--- YOUR TASK ---
Could you report every line from the entries that includes the word "bottle"?

--- Colored object listings ---
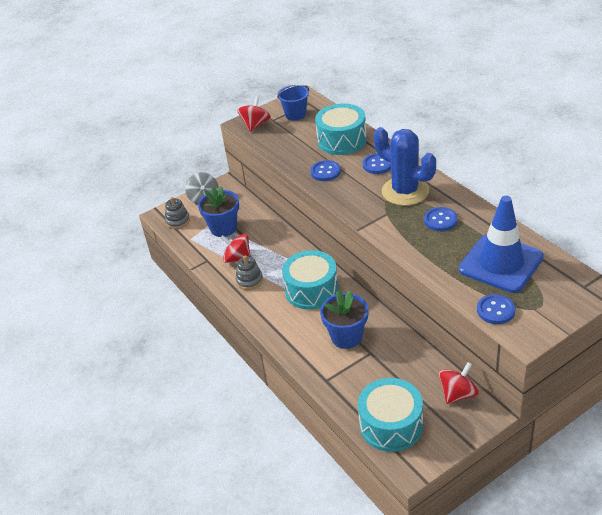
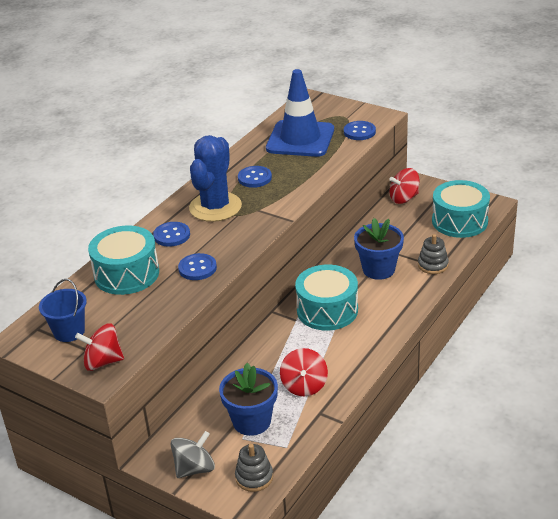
camera: 115 degrees left, 5 degrees down
(249, 280) = (336, 362): grey stacking toy -> grey stacking toy (433, 265)
(458, 394) = (404, 198): red spinning top -> red spinning top turned 45 degrees counterclockwise

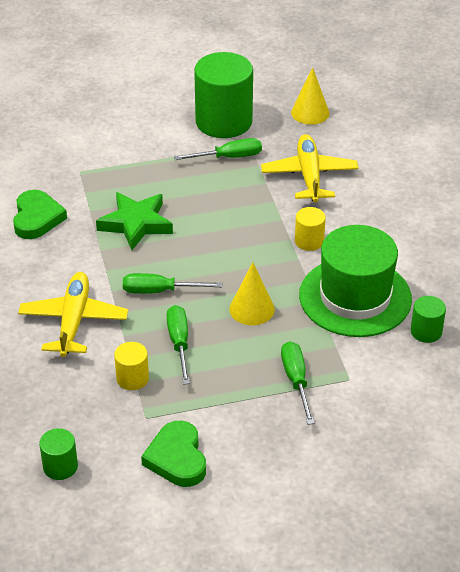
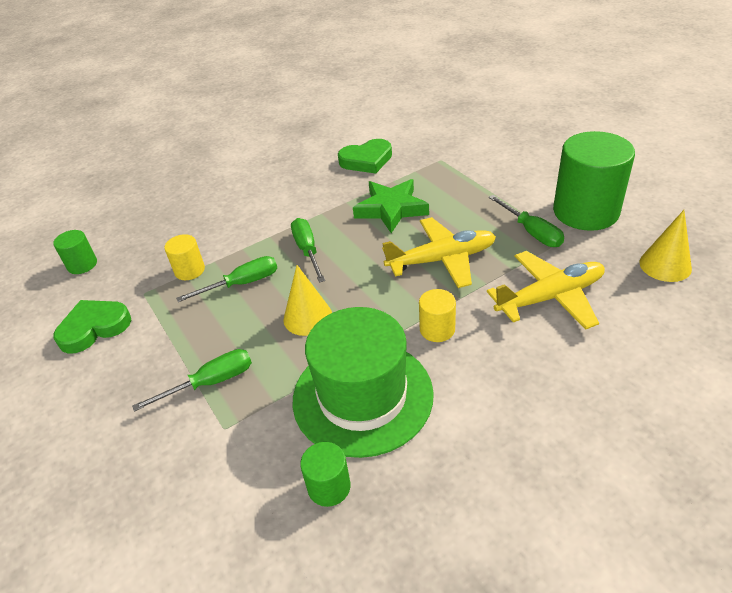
camera: 75 degrees right, 0 degrees up
(73, 321) = (251, 217): yellow plane -> yellow plane (442, 259)

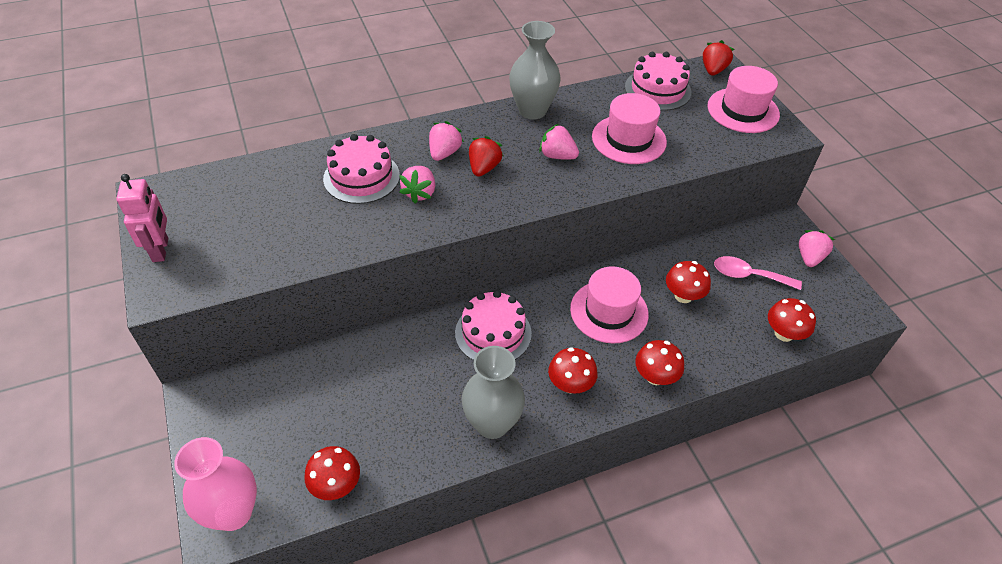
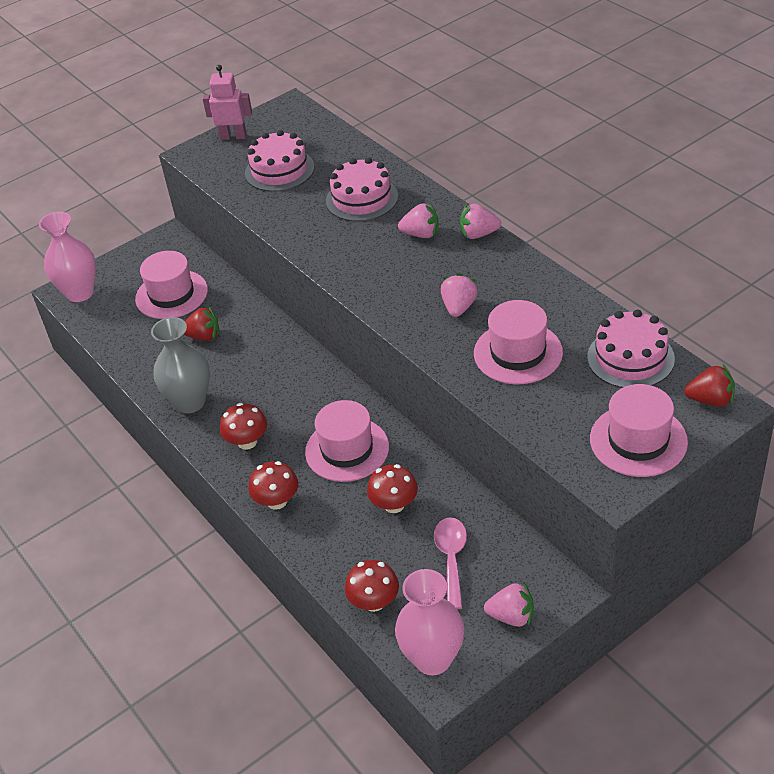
camera: 80 degrees right, 5 degrees down
(161, 250) = (233, 136): pink robot -> pink robot turned 150 degrees counterclockwise
(305, 411) = (171, 294): none -> pink hat
(336, 485) = (112, 333): red mushroom -> none
(420, 193) = (357, 237): pink strawberry -> pink strawberry (478, 234)
(484, 168) = (413, 264): red strawberry -> red strawberry (204, 336)
(493, 333) = (288, 375): pink cake -> pink cake (279, 170)
(532, 111) = (524, 272): grey vase -> none
(844, 311) = (433, 659): none -> pink vase

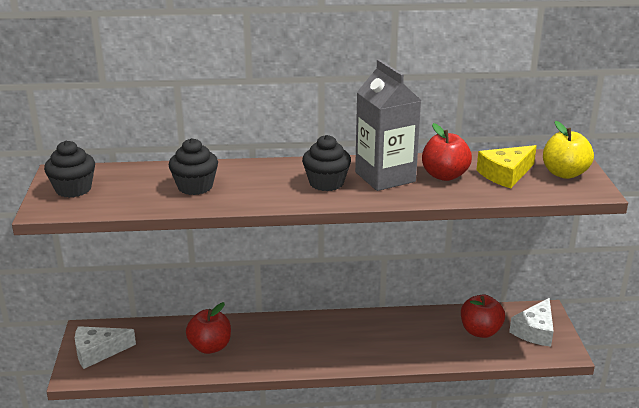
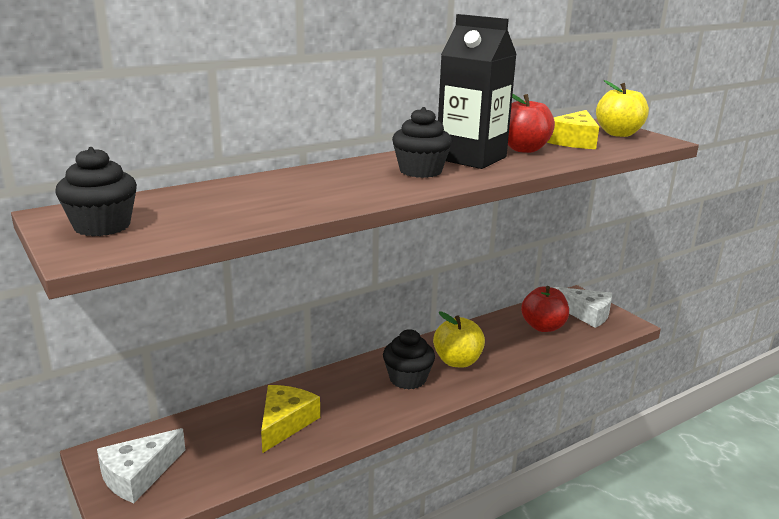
camera: 30 degrees left, 5 degrees down
(195, 186) = (273, 197): black cupcake -> black cupcake (407, 379)
(210, 347) = (285, 423): red apple -> yellow cheese
(375, 339) = (457, 361): none -> yellow apple
(385, 177) = (471, 158): grey carton -> black carton
(535, 331) = (586, 314): white cheese -> white cheese turned 60 degrees counterclockwise

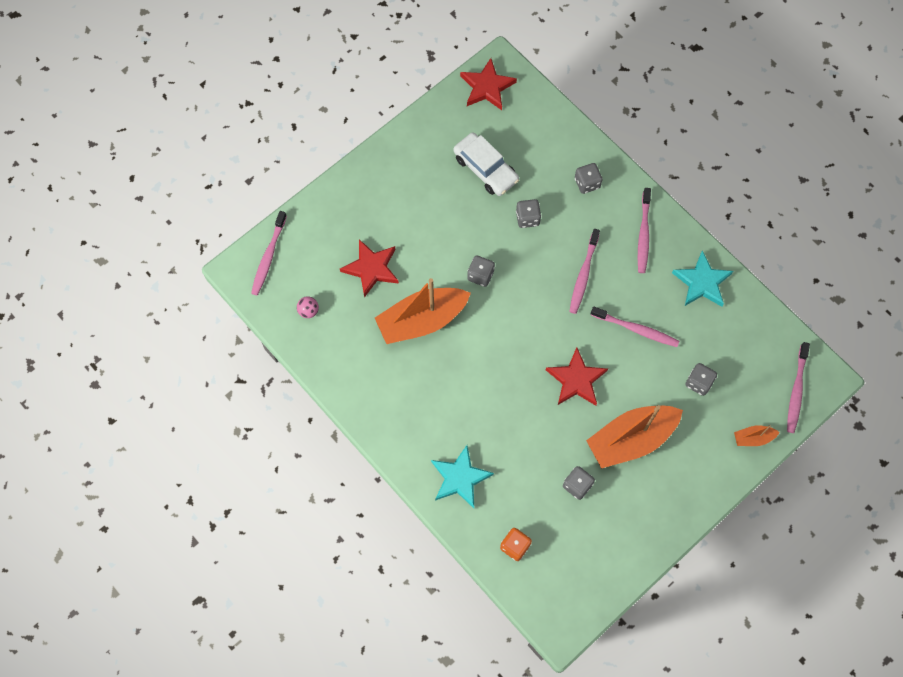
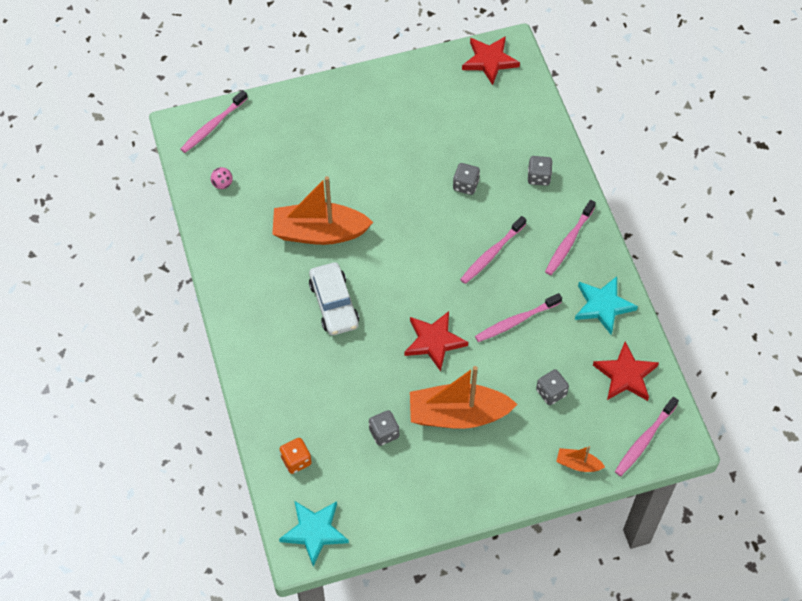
camera: 25 degrees right, 10 degrees down
(371, 268) = (298, 171): red star -> red star (625, 375)
(460, 478) = (279, 380): turquoise star -> turquoise star (314, 532)
(480, 275) = (394, 216): grey dice -> none
(485, 169) = (450, 128): white car -> white car (334, 304)
(636, 329) = (516, 321): pink toothbrush -> pink toothbrush turned 105 degrees clockwise

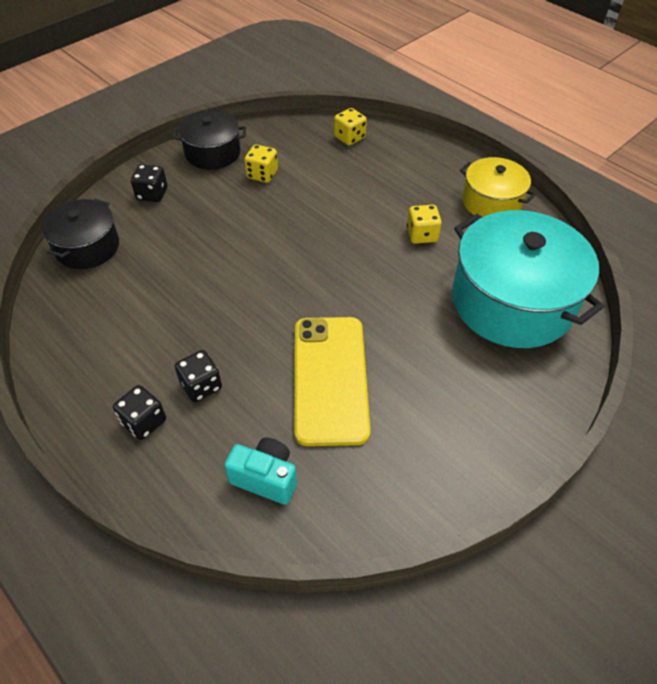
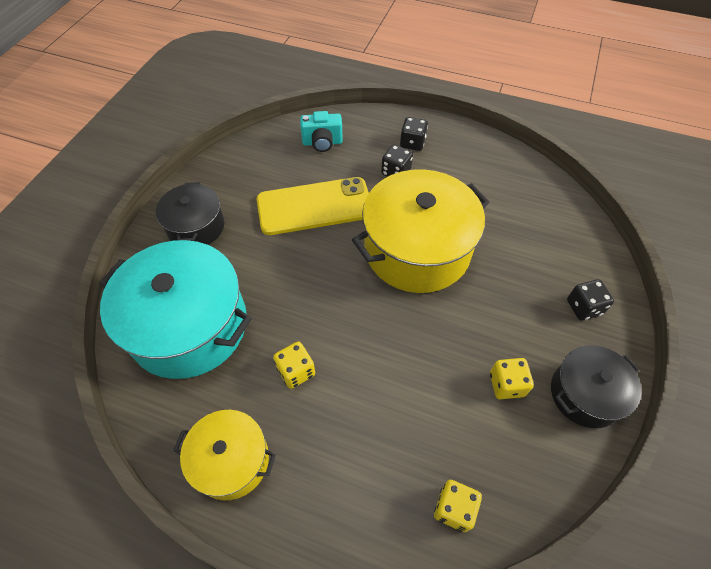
camera: 155 degrees right, 5 degrees up
(87, 247) = (573, 232): black pot -> black pot (196, 227)
(250, 288) = (417, 249): none -> yellow pot
(330, 379) = (314, 206): yellow phone -> yellow phone turned 75 degrees counterclockwise

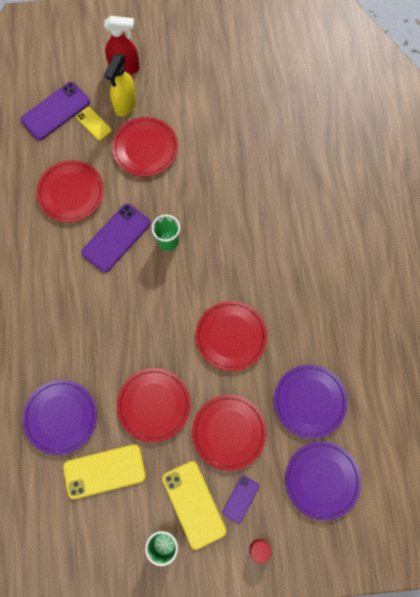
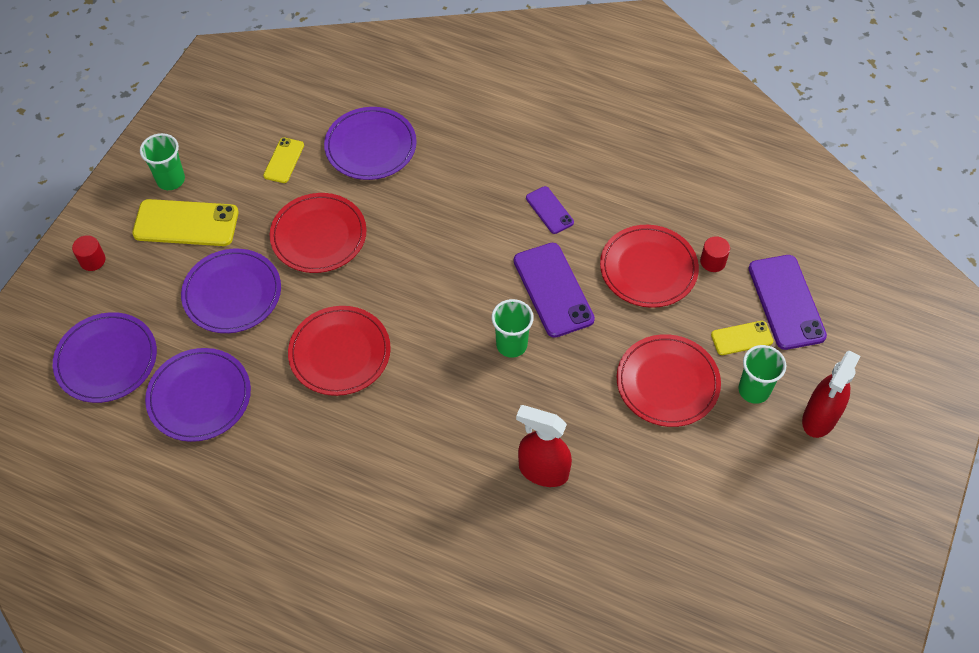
camera: 120 degrees right, 15 degrees down
(46, 160) = (712, 261): none -> red cylinder
(104, 471) = (284, 160): yellow phone -> yellow phone, size x0.55
(125, 104) = (754, 390): yellow spray bottle -> green cup
(229, 432) = (232, 293): red plate -> purple plate
(238, 184) = (543, 471): none -> red spray bottle
(240, 499) = (155, 269): purple phone -> purple phone (549, 210)

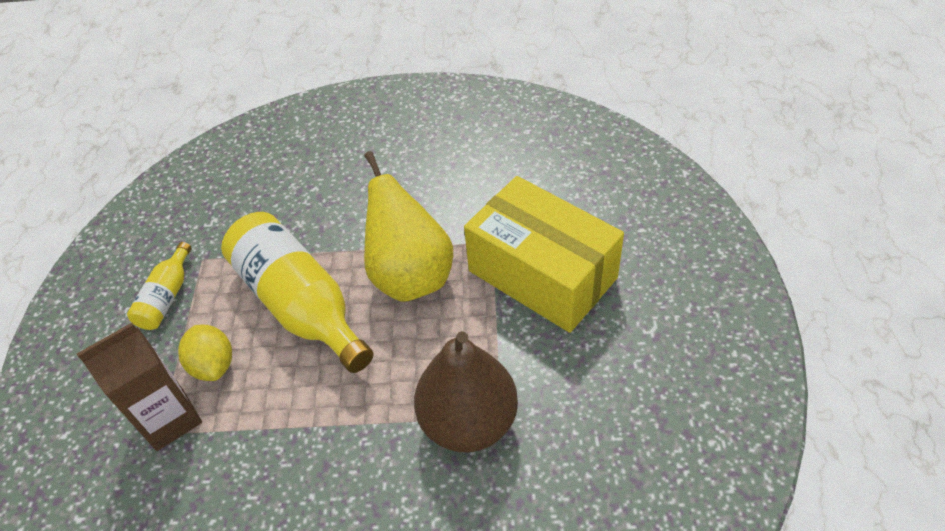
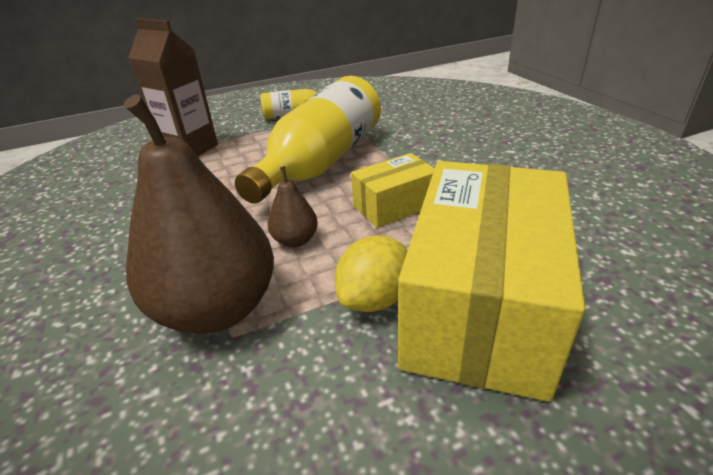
camera: 65 degrees right, 15 degrees down
(213, 365) = (244, 148): yellow lemon -> yellow lemon (375, 298)
(410, 276) = (394, 206): yellow pear -> yellow box
(415, 355) = (295, 240): none -> brown pear

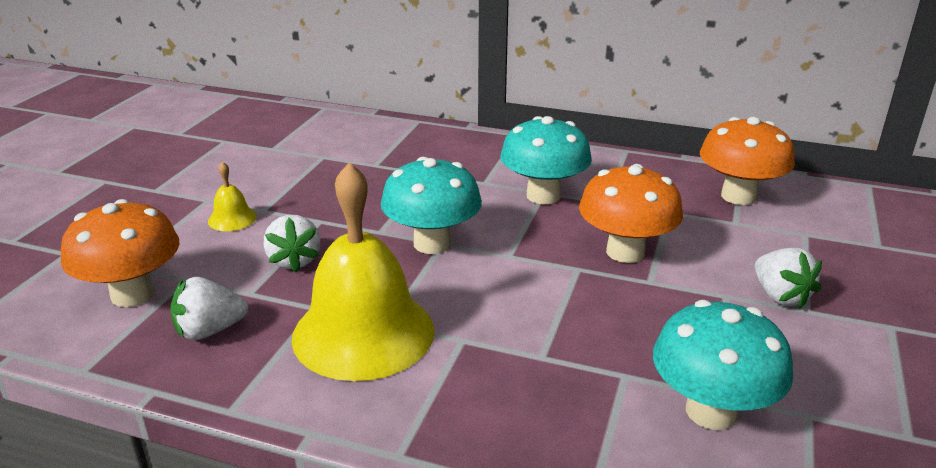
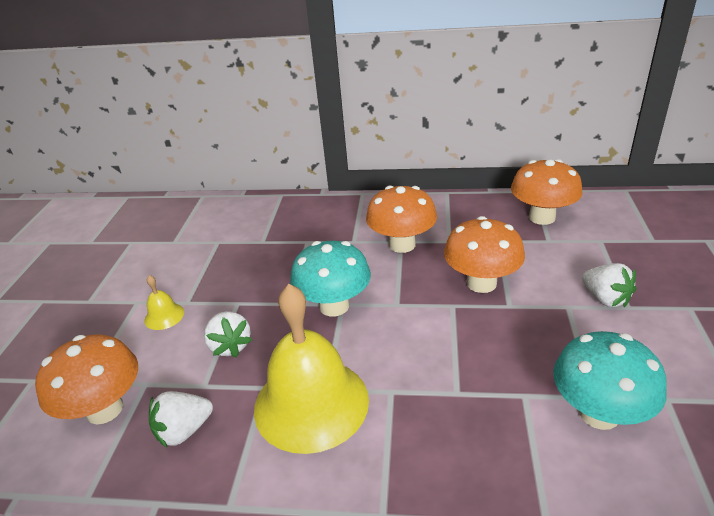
camera: 10 degrees left, 5 degrees up
(543, 196) = (402, 245): turquoise mushroom -> orange mushroom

--- ANSWER ---
(125, 104) = (754, 390): yellow spray bottle -> green cup
(238, 184) = (543, 471): none -> red spray bottle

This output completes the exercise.